# [THE TASK]
Please return only the lines from the one showing "[(218,368),(220,355),(205,352),(203,365),(218,368)]" to the end of the entries, keeping both ends and dropping every picture.

Picture regions with boundary coordinates
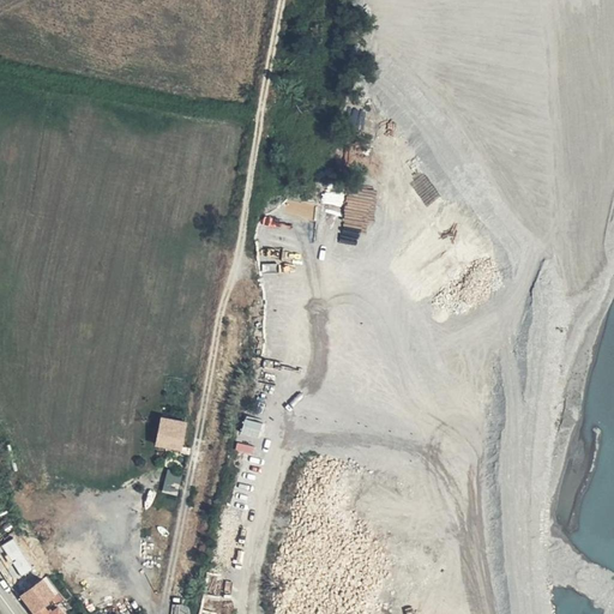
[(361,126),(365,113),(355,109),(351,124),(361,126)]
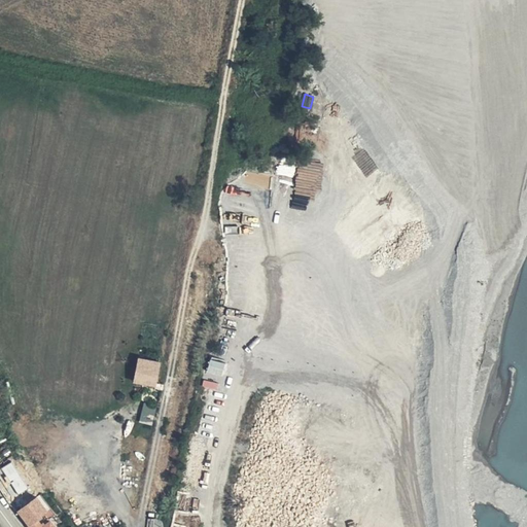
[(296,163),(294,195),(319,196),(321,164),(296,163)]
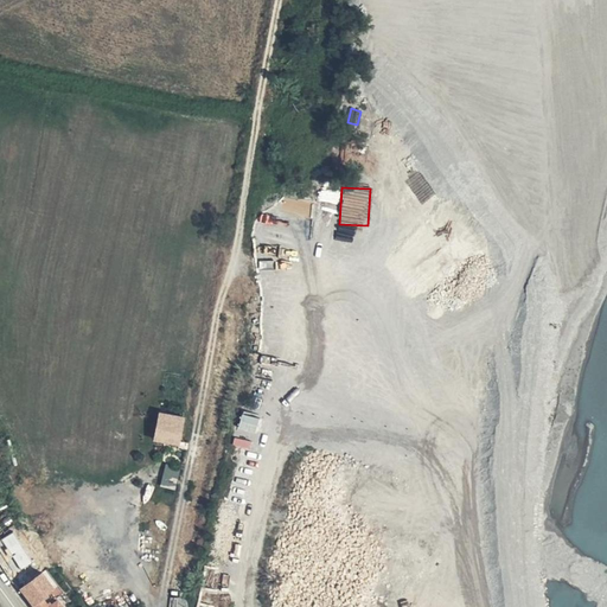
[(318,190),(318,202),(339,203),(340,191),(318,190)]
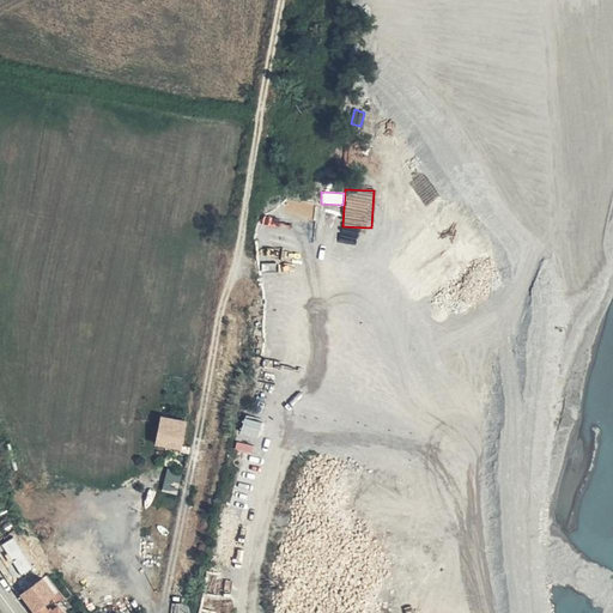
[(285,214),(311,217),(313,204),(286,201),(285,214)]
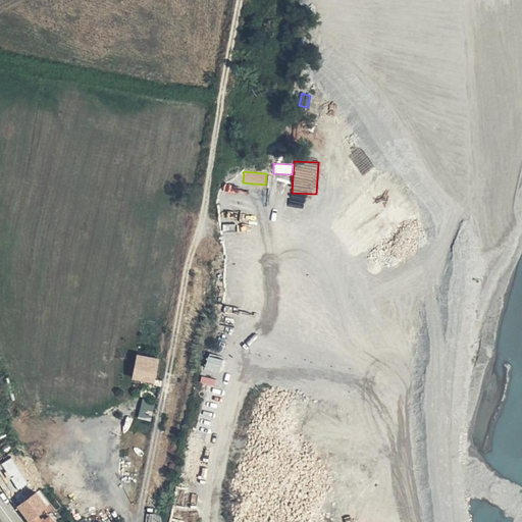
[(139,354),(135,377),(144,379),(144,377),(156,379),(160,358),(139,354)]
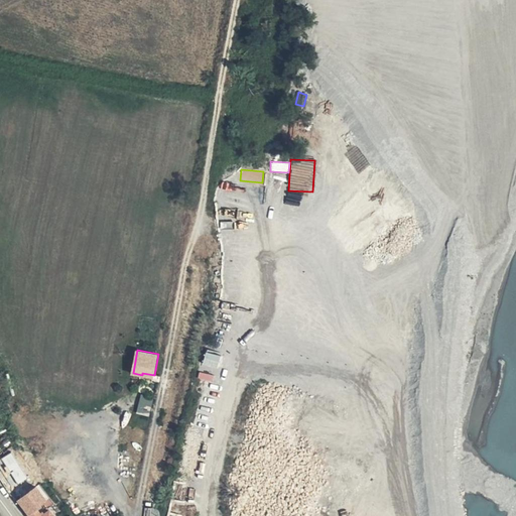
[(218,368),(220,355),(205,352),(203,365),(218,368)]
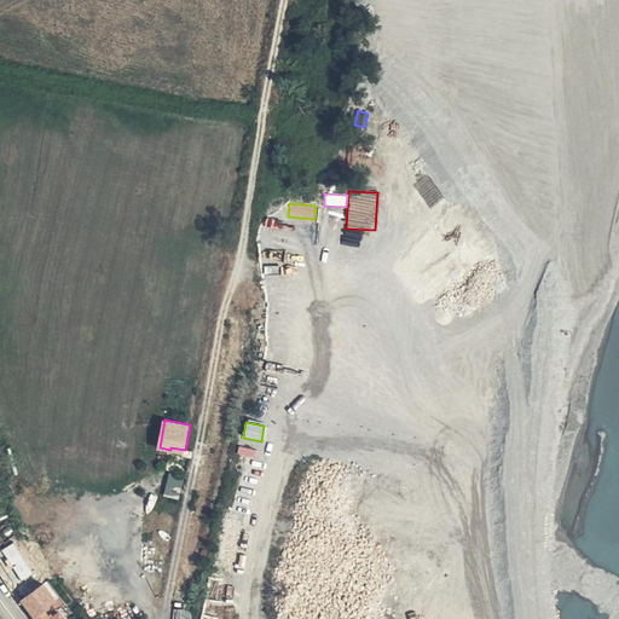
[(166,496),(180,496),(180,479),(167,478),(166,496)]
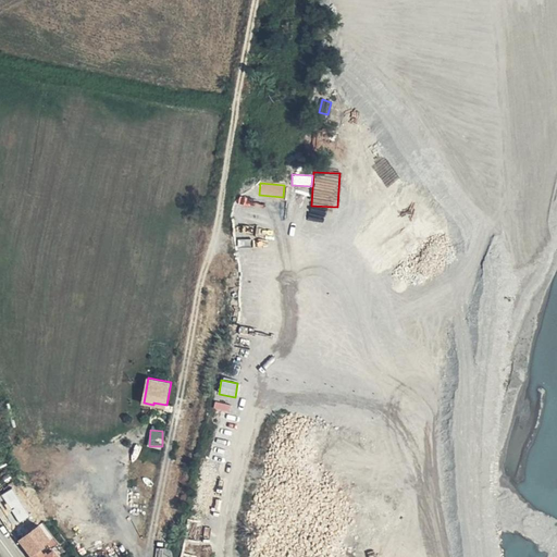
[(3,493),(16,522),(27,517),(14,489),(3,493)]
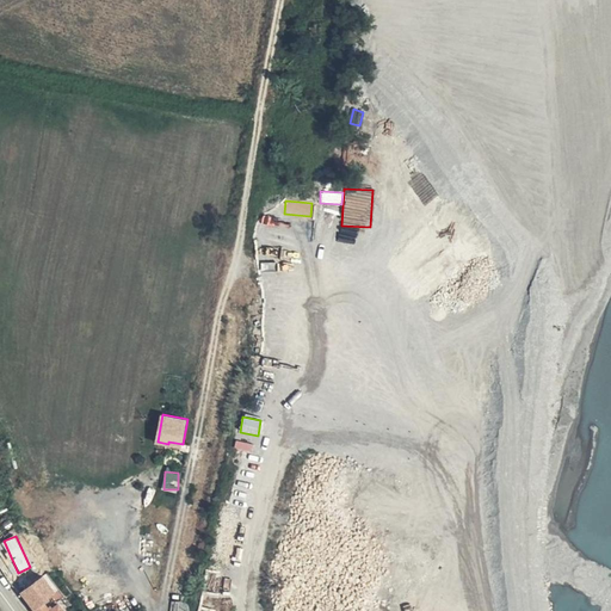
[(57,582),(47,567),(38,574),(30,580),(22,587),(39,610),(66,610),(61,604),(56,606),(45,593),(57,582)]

# [RESULT]
[(218,368),(220,355),(205,352),(203,365),(218,368)]
[(166,496),(180,496),(180,479),(167,478),(166,496)]
[(3,493),(16,522),(27,517),(14,489),(3,493)]
[(57,582),(47,567),(38,574),(30,580),(22,587),(39,610),(66,610),(61,604),(56,606),(45,593),(57,582)]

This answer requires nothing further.